- _Your objective_
Once you have read the records below, restate them word for word.

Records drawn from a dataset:
***

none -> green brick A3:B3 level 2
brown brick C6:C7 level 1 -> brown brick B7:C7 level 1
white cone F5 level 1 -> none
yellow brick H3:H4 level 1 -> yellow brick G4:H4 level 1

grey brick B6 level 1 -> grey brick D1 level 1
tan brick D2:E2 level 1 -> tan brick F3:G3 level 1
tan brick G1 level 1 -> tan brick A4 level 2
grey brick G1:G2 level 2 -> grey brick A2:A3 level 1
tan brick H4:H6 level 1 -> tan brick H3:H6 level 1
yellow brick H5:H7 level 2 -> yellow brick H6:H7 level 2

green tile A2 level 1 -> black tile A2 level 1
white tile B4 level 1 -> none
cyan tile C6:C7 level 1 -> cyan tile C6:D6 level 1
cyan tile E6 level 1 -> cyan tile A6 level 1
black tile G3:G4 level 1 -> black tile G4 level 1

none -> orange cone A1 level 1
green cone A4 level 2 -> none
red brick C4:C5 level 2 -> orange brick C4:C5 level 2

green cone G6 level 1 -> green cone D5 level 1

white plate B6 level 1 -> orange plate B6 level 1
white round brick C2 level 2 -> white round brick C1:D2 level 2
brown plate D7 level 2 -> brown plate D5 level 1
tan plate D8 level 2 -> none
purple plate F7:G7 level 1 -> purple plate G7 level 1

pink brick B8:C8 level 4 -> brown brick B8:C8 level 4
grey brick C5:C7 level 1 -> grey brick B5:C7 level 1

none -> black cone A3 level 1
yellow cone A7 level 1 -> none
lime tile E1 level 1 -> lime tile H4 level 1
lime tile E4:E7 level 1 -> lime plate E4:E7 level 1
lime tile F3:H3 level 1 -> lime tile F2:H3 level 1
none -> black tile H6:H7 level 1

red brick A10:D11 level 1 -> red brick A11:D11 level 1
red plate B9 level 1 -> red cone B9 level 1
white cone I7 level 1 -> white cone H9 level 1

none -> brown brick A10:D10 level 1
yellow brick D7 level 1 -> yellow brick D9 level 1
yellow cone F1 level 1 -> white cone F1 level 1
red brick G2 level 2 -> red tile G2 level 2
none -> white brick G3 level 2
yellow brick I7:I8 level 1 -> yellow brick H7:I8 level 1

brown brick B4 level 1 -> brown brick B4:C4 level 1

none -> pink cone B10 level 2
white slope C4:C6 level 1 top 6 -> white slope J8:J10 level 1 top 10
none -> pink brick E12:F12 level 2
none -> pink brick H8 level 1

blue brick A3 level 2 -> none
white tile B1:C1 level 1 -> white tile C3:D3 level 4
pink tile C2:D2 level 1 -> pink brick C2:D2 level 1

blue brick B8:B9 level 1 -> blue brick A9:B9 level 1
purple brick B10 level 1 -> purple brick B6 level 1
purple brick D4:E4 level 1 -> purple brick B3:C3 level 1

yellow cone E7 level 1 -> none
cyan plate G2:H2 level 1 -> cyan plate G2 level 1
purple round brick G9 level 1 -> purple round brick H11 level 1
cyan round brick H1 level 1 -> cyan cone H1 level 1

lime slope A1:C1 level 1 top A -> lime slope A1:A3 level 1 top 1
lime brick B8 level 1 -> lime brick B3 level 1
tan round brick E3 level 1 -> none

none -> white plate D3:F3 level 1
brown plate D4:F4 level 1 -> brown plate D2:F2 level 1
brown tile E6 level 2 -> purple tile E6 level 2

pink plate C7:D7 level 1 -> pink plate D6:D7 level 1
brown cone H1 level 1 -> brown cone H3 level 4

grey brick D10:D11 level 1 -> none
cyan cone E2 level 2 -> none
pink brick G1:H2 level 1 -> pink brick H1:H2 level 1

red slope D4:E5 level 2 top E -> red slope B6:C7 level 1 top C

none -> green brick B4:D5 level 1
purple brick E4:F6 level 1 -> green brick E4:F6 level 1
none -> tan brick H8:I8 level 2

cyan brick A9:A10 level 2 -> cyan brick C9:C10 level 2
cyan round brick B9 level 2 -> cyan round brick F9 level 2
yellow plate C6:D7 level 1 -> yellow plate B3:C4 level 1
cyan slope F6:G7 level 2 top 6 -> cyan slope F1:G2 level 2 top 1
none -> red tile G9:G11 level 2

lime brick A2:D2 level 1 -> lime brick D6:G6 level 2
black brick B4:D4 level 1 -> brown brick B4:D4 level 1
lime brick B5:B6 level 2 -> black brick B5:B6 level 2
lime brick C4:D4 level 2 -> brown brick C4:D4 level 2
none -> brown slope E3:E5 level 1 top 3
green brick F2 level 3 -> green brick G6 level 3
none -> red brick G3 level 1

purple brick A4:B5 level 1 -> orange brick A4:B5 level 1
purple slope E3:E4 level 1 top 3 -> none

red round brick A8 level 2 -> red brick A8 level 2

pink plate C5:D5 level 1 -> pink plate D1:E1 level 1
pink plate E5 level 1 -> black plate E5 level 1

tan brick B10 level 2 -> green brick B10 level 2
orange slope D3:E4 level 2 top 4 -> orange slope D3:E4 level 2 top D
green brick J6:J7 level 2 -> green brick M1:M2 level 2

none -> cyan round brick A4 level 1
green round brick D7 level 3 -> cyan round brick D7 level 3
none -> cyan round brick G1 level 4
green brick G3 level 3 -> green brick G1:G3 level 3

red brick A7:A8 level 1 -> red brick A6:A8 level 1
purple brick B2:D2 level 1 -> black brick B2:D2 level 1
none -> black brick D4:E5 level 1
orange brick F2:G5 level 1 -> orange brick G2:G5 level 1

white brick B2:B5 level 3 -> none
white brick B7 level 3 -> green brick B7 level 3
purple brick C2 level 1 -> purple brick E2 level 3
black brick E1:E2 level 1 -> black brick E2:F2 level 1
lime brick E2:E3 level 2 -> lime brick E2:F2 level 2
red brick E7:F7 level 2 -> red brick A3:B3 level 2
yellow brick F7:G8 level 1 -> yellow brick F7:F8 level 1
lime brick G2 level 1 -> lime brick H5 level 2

***

- _Completed task_
none -> green brick A3:B3 level 2
brown brick C6:C7 level 1 -> brown brick B7:C7 level 1
white cone F5 level 1 -> none
yellow brick H3:H4 level 1 -> yellow brick G4:H4 level 1

grey brick B6 level 1 -> grey brick D1 level 1
tan brick D2:E2 level 1 -> tan brick F3:G3 level 1
tan brick G1 level 1 -> tan brick A4 level 2
grey brick G1:G2 level 2 -> grey brick A2:A3 level 1
tan brick H4:H6 level 1 -> tan brick H3:H6 level 1
yellow brick H5:H7 level 2 -> yellow brick H6:H7 level 2

green tile A2 level 1 -> black tile A2 level 1
white tile B4 level 1 -> none
cyan tile C6:C7 level 1 -> cyan tile C6:D6 level 1
cyan tile E6 level 1 -> cyan tile A6 level 1
black tile G3:G4 level 1 -> black tile G4 level 1

none -> orange cone A1 level 1
green cone A4 level 2 -> none
red brick C4:C5 level 2 -> orange brick C4:C5 level 2

green cone G6 level 1 -> green cone D5 level 1

white plate B6 level 1 -> orange plate B6 level 1
white round brick C2 level 2 -> white round brick C1:D2 level 2
brown plate D7 level 2 -> brown plate D5 level 1
tan plate D8 level 2 -> none
purple plate F7:G7 level 1 -> purple plate G7 level 1

pink brick B8:C8 level 4 -> brown brick B8:C8 level 4
grey brick C5:C7 level 1 -> grey brick B5:C7 level 1

none -> black cone A3 level 1
yellow cone A7 level 1 -> none
lime tile E1 level 1 -> lime tile H4 level 1
lime tile E4:E7 level 1 -> lime plate E4:E7 level 1
lime tile F3:H3 level 1 -> lime tile F2:H3 level 1
none -> black tile H6:H7 level 1

red brick A10:D11 level 1 -> red brick A11:D11 level 1
red plate B9 level 1 -> red cone B9 level 1
white cone I7 level 1 -> white cone H9 level 1

none -> brown brick A10:D10 level 1
yellow brick D7 level 1 -> yellow brick D9 level 1
yellow cone F1 level 1 -> white cone F1 level 1
red brick G2 level 2 -> red tile G2 level 2
none -> white brick G3 level 2
yellow brick I7:I8 level 1 -> yellow brick H7:I8 level 1

brown brick B4 level 1 -> brown brick B4:C4 level 1

none -> pink cone B10 level 2
white slope C4:C6 level 1 top 6 -> white slope J8:J10 level 1 top 10
none -> pink brick E12:F12 level 2
none -> pink brick H8 level 1

blue brick A3 level 2 -> none
white tile B1:C1 level 1 -> white tile C3:D3 level 4
pink tile C2:D2 level 1 -> pink brick C2:D2 level 1

blue brick B8:B9 level 1 -> blue brick A9:B9 level 1
purple brick B10 level 1 -> purple brick B6 level 1
purple brick D4:E4 level 1 -> purple brick B3:C3 level 1

yellow cone E7 level 1 -> none
cyan plate G2:H2 level 1 -> cyan plate G2 level 1
purple round brick G9 level 1 -> purple round brick H11 level 1
cyan round brick H1 level 1 -> cyan cone H1 level 1

lime slope A1:C1 level 1 top A -> lime slope A1:A3 level 1 top 1
lime brick B8 level 1 -> lime brick B3 level 1
tan round brick E3 level 1 -> none

none -> white plate D3:F3 level 1
brown plate D4:F4 level 1 -> brown plate D2:F2 level 1
brown tile E6 level 2 -> purple tile E6 level 2

pink plate C7:D7 level 1 -> pink plate D6:D7 level 1
brown cone H1 level 1 -> brown cone H3 level 4

grey brick D10:D11 level 1 -> none
cyan cone E2 level 2 -> none
pink brick G1:H2 level 1 -> pink brick H1:H2 level 1

red slope D4:E5 level 2 top E -> red slope B6:C7 level 1 top C

none -> green brick B4:D5 level 1
purple brick E4:F6 level 1 -> green brick E4:F6 level 1
none -> tan brick H8:I8 level 2

cyan brick A9:A10 level 2 -> cyan brick C9:C10 level 2
cyan round brick B9 level 2 -> cyan round brick F9 level 2
yellow plate C6:D7 level 1 -> yellow plate B3:C4 level 1
cyan slope F6:G7 level 2 top 6 -> cyan slope F1:G2 level 2 top 1
none -> red tile G9:G11 level 2

lime brick A2:D2 level 1 -> lime brick D6:G6 level 2
black brick B4:D4 level 1 -> brown brick B4:D4 level 1
lime brick B5:B6 level 2 -> black brick B5:B6 level 2
lime brick C4:D4 level 2 -> brown brick C4:D4 level 2
none -> brown slope E3:E5 level 1 top 3
green brick F2 level 3 -> green brick G6 level 3
none -> red brick G3 level 1

purple brick A4:B5 level 1 -> orange brick A4:B5 level 1
purple slope E3:E4 level 1 top 3 -> none

red round brick A8 level 2 -> red brick A8 level 2

pink plate C5:D5 level 1 -> pink plate D1:E1 level 1
pink plate E5 level 1 -> black plate E5 level 1

tan brick B10 level 2 -> green brick B10 level 2
orange slope D3:E4 level 2 top 4 -> orange slope D3:E4 level 2 top D
green brick J6:J7 level 2 -> green brick M1:M2 level 2

none -> cyan round brick A4 level 1
green round brick D7 level 3 -> cyan round brick D7 level 3
none -> cyan round brick G1 level 4
green brick G3 level 3 -> green brick G1:G3 level 3

red brick A7:A8 level 1 -> red brick A6:A8 level 1
purple brick B2:D2 level 1 -> black brick B2:D2 level 1
none -> black brick D4:E5 level 1
orange brick F2:G5 level 1 -> orange brick G2:G5 level 1

white brick B2:B5 level 3 -> none
white brick B7 level 3 -> green brick B7 level 3
purple brick C2 level 1 -> purple brick E2 level 3
black brick E1:E2 level 1 -> black brick E2:F2 level 1
lime brick E2:E3 level 2 -> lime brick E2:F2 level 2
red brick E7:F7 level 2 -> red brick A3:B3 level 2
yellow brick F7:G8 level 1 -> yellow brick F7:F8 level 1
lime brick G2 level 1 -> lime brick H5 level 2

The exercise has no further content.